Data excerpts:
"""

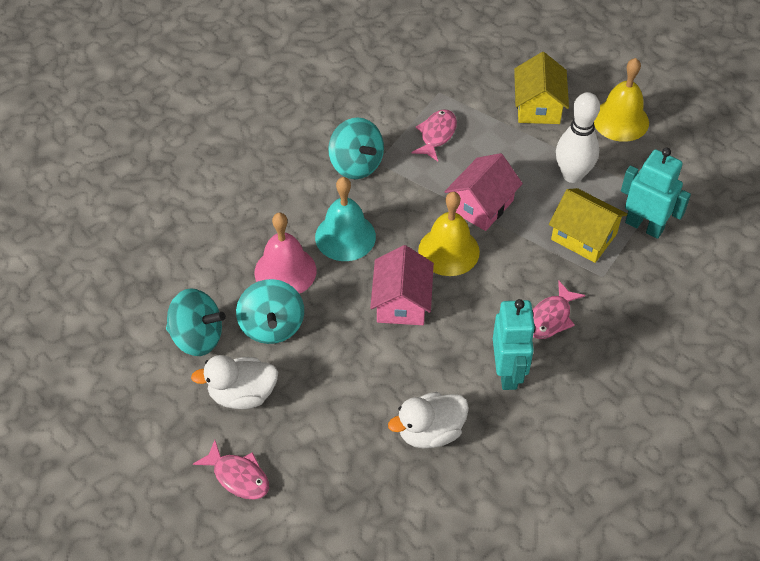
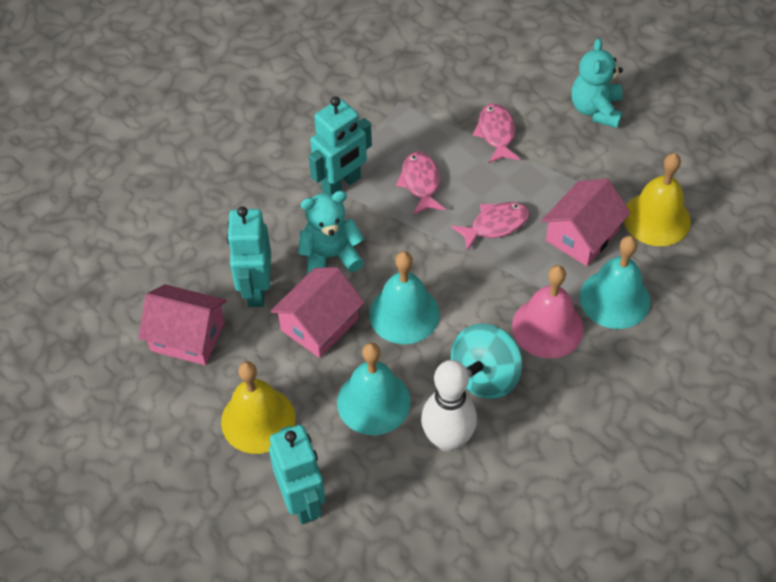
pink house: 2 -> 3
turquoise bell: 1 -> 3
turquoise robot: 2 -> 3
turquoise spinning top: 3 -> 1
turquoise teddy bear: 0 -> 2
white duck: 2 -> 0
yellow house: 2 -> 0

"""
"""

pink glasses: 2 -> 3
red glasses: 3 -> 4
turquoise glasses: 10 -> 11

"""
"""

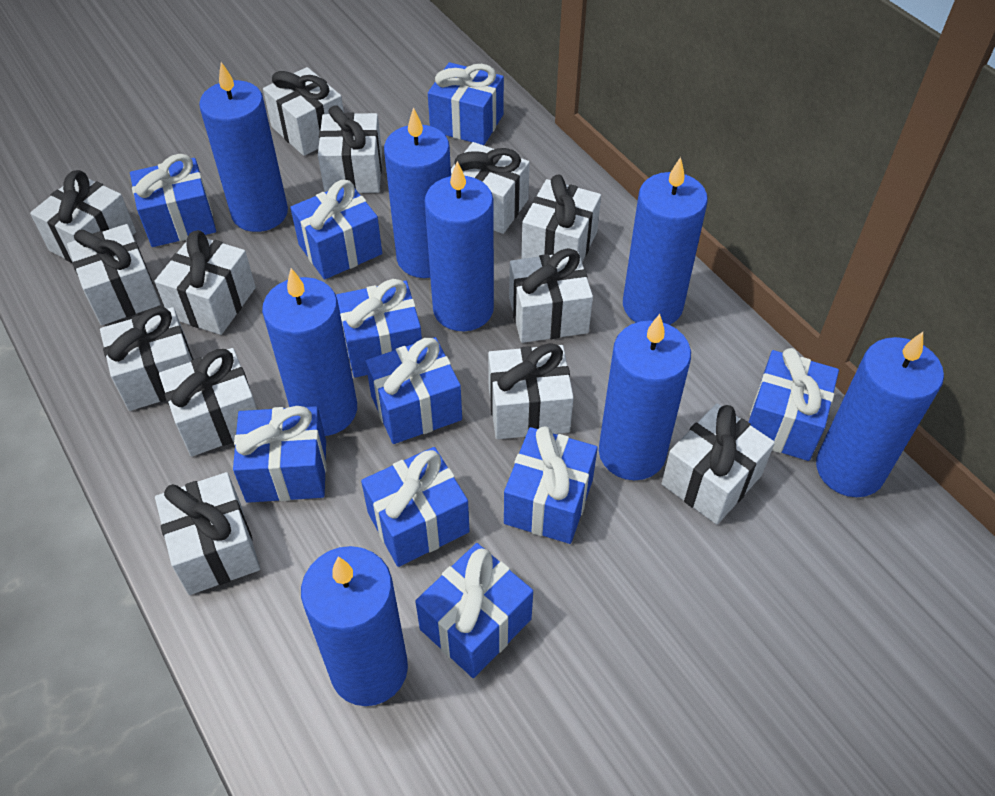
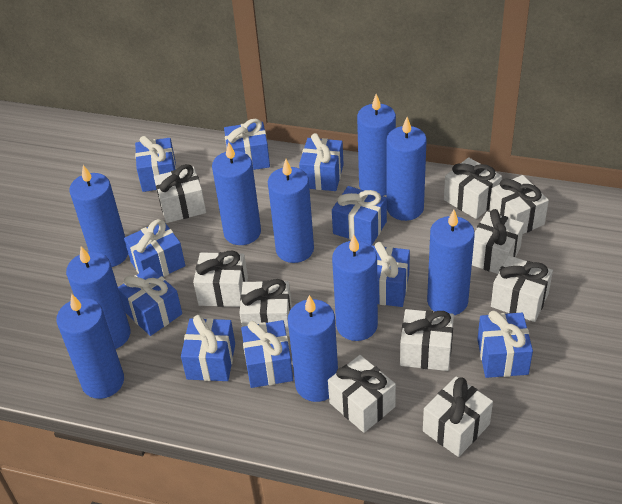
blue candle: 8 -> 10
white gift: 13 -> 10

"""

Calculate the number of lines above that include the word "glasses", giving that number by itself.

Written reply:
3